> _AIM_: State how many lines in the rows below contain the string "kern". Give only the number.

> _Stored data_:
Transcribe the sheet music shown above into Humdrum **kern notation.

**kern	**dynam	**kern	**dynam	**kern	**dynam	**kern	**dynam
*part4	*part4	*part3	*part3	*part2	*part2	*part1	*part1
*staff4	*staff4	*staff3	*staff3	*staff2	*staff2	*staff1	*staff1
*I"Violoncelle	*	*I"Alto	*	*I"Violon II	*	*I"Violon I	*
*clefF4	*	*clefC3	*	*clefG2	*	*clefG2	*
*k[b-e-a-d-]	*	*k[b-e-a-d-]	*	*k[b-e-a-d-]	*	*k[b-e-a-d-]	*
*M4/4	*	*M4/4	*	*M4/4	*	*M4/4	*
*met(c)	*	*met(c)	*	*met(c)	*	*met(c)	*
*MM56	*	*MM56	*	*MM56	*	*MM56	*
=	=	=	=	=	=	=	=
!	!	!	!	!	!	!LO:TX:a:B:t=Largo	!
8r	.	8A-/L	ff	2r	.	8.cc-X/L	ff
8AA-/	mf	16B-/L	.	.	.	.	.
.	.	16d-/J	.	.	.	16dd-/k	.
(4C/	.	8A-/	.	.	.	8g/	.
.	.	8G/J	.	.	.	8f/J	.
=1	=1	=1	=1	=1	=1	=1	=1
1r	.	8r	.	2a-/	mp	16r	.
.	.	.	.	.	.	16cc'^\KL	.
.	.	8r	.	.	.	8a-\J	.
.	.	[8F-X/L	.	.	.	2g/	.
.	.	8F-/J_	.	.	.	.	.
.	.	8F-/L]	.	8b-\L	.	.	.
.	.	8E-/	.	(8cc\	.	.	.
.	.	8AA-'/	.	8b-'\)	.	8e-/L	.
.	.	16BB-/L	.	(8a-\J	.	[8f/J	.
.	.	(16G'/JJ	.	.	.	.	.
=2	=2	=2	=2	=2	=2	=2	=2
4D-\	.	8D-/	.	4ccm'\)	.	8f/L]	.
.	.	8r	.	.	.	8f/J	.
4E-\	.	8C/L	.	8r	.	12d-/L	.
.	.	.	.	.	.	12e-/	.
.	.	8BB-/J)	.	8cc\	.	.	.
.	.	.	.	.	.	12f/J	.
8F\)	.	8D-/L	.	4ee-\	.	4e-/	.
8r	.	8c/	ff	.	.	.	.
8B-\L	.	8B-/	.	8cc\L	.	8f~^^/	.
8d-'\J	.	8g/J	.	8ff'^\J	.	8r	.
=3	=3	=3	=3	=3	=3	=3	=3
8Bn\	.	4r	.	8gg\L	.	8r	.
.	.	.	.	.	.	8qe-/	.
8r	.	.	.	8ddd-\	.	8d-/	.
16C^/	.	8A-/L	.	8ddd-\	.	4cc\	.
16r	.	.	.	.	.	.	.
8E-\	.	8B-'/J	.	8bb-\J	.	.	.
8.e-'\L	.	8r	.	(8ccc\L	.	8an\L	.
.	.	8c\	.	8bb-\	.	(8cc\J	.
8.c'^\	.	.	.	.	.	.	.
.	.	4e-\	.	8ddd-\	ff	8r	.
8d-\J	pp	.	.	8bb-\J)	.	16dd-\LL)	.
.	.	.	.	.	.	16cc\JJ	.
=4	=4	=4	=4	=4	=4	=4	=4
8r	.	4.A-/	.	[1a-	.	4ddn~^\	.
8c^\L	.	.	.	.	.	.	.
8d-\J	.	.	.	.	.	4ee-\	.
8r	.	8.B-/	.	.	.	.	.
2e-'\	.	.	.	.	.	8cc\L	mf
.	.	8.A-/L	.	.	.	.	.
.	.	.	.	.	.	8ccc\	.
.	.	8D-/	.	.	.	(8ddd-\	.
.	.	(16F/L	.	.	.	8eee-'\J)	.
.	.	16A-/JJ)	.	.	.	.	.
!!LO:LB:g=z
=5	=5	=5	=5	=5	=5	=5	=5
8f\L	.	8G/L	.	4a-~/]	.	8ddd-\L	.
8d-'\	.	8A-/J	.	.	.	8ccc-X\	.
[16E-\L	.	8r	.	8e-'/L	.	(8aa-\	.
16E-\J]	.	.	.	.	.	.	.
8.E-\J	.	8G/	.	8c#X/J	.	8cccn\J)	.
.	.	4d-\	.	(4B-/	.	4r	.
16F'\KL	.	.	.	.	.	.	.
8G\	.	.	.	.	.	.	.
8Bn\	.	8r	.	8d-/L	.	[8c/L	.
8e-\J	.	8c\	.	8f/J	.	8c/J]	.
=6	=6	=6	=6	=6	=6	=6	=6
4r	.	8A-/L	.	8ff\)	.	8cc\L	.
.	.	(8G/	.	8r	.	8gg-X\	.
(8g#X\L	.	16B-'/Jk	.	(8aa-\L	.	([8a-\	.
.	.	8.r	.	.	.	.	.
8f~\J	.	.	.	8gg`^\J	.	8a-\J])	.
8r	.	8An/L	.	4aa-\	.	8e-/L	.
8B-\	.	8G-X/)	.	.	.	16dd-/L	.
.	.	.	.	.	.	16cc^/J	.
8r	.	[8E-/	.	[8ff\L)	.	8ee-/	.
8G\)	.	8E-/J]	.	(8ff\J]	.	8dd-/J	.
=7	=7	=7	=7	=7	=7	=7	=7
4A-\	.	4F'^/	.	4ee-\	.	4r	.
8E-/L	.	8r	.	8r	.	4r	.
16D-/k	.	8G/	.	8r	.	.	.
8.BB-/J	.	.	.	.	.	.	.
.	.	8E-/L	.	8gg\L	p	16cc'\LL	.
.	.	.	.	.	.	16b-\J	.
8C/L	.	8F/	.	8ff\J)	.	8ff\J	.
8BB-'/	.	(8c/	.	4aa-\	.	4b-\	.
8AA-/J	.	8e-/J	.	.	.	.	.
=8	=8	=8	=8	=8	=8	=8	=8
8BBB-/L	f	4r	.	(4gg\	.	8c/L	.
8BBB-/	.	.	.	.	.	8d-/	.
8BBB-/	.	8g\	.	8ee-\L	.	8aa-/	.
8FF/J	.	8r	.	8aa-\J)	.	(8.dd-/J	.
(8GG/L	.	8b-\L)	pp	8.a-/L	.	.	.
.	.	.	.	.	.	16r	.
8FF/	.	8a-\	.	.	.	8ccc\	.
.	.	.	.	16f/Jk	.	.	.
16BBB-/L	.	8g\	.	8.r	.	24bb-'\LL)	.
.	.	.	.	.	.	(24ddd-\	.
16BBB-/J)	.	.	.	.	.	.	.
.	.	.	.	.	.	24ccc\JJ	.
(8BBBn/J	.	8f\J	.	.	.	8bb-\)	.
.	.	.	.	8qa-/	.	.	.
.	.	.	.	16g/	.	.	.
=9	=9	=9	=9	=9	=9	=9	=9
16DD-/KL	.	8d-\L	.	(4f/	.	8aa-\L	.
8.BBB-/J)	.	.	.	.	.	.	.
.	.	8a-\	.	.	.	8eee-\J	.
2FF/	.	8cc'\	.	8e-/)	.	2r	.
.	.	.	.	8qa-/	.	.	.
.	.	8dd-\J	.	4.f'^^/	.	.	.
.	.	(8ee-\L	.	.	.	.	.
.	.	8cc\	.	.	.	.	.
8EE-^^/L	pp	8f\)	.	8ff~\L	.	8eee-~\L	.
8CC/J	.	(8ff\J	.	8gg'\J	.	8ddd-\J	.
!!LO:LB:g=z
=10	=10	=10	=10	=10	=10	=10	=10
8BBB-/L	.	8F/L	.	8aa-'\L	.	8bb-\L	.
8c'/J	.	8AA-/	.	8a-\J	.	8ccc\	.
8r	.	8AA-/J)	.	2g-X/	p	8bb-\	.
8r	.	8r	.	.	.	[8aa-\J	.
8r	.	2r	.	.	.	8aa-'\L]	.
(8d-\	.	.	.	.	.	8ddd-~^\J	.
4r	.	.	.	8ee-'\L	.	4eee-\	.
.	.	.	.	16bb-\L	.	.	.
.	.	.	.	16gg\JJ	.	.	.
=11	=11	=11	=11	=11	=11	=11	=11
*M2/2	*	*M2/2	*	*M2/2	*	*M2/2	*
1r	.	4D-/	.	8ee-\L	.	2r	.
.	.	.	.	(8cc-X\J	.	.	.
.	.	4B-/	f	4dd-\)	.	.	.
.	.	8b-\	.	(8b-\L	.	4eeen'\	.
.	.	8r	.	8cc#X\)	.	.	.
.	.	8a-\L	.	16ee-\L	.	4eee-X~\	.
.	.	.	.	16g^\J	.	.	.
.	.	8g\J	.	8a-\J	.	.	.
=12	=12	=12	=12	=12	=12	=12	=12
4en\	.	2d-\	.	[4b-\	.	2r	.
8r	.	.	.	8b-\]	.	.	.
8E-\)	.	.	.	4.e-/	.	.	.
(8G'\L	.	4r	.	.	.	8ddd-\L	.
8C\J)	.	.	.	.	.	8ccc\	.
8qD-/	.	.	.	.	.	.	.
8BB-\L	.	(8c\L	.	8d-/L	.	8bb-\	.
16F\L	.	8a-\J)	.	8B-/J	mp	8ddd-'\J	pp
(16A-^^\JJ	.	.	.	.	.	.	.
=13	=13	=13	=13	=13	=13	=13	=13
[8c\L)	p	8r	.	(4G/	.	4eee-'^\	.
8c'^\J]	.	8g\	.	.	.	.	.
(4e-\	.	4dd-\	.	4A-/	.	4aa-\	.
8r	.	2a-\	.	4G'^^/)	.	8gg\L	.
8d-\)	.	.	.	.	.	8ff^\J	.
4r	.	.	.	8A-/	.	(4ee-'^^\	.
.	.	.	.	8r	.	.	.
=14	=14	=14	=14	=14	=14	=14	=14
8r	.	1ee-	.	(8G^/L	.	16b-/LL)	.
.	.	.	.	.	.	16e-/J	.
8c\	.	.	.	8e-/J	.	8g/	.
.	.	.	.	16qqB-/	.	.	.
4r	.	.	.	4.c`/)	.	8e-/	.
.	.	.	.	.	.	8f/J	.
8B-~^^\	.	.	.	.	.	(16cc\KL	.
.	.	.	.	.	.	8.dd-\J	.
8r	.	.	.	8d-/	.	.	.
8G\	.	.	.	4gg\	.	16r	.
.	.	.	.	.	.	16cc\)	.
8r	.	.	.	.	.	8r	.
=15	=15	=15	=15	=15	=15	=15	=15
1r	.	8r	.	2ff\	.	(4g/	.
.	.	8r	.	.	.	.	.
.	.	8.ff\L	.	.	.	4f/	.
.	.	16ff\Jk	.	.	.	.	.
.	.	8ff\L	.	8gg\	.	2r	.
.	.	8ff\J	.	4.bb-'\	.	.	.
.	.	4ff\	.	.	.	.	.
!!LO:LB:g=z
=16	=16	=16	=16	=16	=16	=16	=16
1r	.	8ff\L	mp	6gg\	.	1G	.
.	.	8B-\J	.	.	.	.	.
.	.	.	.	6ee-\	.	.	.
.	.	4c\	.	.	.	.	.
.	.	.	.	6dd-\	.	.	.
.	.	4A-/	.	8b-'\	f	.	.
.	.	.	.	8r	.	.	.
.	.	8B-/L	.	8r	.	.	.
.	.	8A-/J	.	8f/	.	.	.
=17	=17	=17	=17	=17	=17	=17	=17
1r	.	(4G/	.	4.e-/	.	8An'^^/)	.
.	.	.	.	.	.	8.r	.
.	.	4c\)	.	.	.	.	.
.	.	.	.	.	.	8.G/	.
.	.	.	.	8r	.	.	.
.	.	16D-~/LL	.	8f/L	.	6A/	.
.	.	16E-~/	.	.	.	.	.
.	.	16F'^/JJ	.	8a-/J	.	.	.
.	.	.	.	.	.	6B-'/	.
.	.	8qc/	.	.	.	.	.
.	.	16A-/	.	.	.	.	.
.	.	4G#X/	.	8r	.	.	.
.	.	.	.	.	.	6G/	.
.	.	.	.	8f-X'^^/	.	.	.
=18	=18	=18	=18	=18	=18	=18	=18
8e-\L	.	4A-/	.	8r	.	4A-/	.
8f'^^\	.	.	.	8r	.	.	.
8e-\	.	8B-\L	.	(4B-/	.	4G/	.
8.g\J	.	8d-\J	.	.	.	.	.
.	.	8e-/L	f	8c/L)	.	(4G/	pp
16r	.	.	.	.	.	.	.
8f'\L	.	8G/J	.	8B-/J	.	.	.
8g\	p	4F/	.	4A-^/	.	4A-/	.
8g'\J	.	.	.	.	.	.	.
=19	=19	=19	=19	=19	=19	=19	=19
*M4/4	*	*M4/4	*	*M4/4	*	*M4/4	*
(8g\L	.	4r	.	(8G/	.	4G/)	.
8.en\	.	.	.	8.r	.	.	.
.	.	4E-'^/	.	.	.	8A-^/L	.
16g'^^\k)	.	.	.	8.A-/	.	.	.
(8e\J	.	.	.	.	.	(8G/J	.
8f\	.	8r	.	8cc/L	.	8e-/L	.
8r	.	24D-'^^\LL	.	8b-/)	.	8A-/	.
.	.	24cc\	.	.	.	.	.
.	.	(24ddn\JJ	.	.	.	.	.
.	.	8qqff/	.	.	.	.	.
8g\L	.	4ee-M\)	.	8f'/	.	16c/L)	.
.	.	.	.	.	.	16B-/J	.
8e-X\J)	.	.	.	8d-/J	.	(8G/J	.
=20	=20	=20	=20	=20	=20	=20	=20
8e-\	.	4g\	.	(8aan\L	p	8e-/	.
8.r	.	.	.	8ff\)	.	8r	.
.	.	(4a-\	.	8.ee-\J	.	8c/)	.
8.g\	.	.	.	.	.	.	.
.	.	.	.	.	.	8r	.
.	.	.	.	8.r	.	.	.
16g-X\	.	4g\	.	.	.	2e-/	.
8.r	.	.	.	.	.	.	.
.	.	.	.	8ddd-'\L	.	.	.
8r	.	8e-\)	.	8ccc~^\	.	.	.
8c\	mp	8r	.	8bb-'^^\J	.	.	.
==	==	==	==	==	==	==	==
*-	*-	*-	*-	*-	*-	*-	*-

> _EXERCISE ANSWER_: 2